For each line of the material below, give that line again word for word.

----------------------------------------

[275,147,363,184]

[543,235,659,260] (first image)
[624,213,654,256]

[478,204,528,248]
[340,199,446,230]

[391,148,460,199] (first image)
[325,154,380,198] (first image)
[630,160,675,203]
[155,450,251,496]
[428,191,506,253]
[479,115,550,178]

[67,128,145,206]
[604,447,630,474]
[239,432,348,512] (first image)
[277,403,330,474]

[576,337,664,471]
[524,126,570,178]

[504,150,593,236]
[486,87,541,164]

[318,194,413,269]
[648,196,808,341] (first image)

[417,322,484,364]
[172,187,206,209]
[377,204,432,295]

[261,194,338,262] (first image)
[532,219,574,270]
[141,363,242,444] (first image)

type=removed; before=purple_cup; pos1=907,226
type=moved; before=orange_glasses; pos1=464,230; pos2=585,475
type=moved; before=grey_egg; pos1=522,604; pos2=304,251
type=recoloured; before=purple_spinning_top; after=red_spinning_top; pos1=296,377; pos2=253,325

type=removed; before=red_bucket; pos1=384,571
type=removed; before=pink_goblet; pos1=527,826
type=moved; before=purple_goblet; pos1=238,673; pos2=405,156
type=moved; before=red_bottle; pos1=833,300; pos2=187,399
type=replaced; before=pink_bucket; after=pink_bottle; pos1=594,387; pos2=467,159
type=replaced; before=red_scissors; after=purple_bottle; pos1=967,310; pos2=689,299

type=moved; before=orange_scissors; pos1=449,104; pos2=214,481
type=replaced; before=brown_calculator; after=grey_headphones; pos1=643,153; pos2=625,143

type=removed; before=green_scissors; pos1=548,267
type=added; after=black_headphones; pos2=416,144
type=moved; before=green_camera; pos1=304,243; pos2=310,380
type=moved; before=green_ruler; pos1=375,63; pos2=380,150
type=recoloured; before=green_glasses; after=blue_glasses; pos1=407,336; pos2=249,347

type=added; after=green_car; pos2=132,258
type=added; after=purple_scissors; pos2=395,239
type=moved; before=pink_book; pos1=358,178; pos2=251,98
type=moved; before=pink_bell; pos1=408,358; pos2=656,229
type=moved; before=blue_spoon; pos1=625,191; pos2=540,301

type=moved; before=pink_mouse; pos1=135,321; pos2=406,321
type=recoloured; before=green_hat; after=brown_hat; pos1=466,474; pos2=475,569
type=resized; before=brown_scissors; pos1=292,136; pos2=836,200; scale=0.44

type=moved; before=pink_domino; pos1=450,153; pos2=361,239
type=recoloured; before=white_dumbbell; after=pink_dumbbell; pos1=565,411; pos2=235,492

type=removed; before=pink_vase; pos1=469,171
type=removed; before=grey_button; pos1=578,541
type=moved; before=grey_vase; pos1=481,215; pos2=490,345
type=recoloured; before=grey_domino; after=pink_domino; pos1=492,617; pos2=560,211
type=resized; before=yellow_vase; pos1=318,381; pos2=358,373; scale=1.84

----------------------------------------

> _RESPONSE_
[275,147,363,184]

[543,235,659,260] (first image)
[624,213,654,256]

[478,204,528,248]
[340,199,446,230]

[391,148,460,199] (first image)
[325,154,380,198] (first image)
[630,160,675,203]
[155,450,251,496]
[428,191,506,253]
[479,115,550,178]

[67,128,145,206]
[604,447,630,474]
[239,432,348,512] (first image)
[277,403,330,474]

[576,337,664,471]
[524,126,570,178]

[504,150,593,236]
[486,87,541,164]

[318,194,413,269]
[648,196,808,341] (first image)

[417,322,484,364]
[172,187,206,209]
[377,204,432,295]

[261,194,338,262] (first image)
[532,219,574,270]
[141,363,242,444] (first image)

type=removed; before=purple_cup; pos1=907,226
type=moved; before=orange_glasses; pos1=464,230; pos2=585,475
type=moved; before=grey_egg; pos1=522,604; pos2=304,251
type=recoloured; before=purple_spinning_top; after=red_spinning_top; pos1=296,377; pos2=253,325

type=removed; before=red_bucket; pos1=384,571
type=removed; before=pink_goblet; pos1=527,826
type=moved; before=purple_goblet; pos1=238,673; pos2=405,156
type=moved; before=red_bottle; pos1=833,300; pos2=187,399
type=replaced; before=pink_bucket; after=pink_bottle; pos1=594,387; pos2=467,159
type=replaced; before=red_scissors; after=purple_bottle; pos1=967,310; pos2=689,299

type=moved; before=orange_scissors; pos1=449,104; pos2=214,481
type=replaced; before=brown_calculator; after=grey_headphones; pos1=643,153; pos2=625,143

type=removed; before=green_scissors; pos1=548,267
type=added; after=black_headphones; pos2=416,144
type=moved; before=green_camera; pos1=304,243; pos2=310,380
type=moved; before=green_ruler; pos1=375,63; pos2=380,150
type=recoloured; before=green_glasses; after=blue_glasses; pos1=407,336; pos2=249,347

type=added; after=green_car; pos2=132,258
type=added; after=purple_scissors; pos2=395,239
type=moved; before=pink_book; pos1=358,178; pos2=251,98
type=moved; before=pink_bell; pos1=408,358; pos2=656,229
type=moved; before=blue_spoon; pos1=625,191; pos2=540,301

type=moved; before=pink_mouse; pos1=135,321; pos2=406,321
type=recoloured; before=green_hat; after=brown_hat; pos1=466,474; pos2=475,569
type=resized; before=brown_scissors; pos1=292,136; pos2=836,200; scale=0.44

type=moved; before=pink_domino; pos1=450,153; pos2=361,239
type=recoloured; before=white_dumbbell; after=pink_dumbbell; pos1=565,411; pos2=235,492

type=removed; before=pink_vase; pos1=469,171
type=removed; before=grey_button; pos1=578,541
type=moved; before=grey_vase; pos1=481,215; pos2=490,345
type=recoloured; before=grey_domino; after=pink_domino; pos1=492,617; pos2=560,211
type=resized; before=yellow_vase; pos1=318,381; pos2=358,373; scale=1.84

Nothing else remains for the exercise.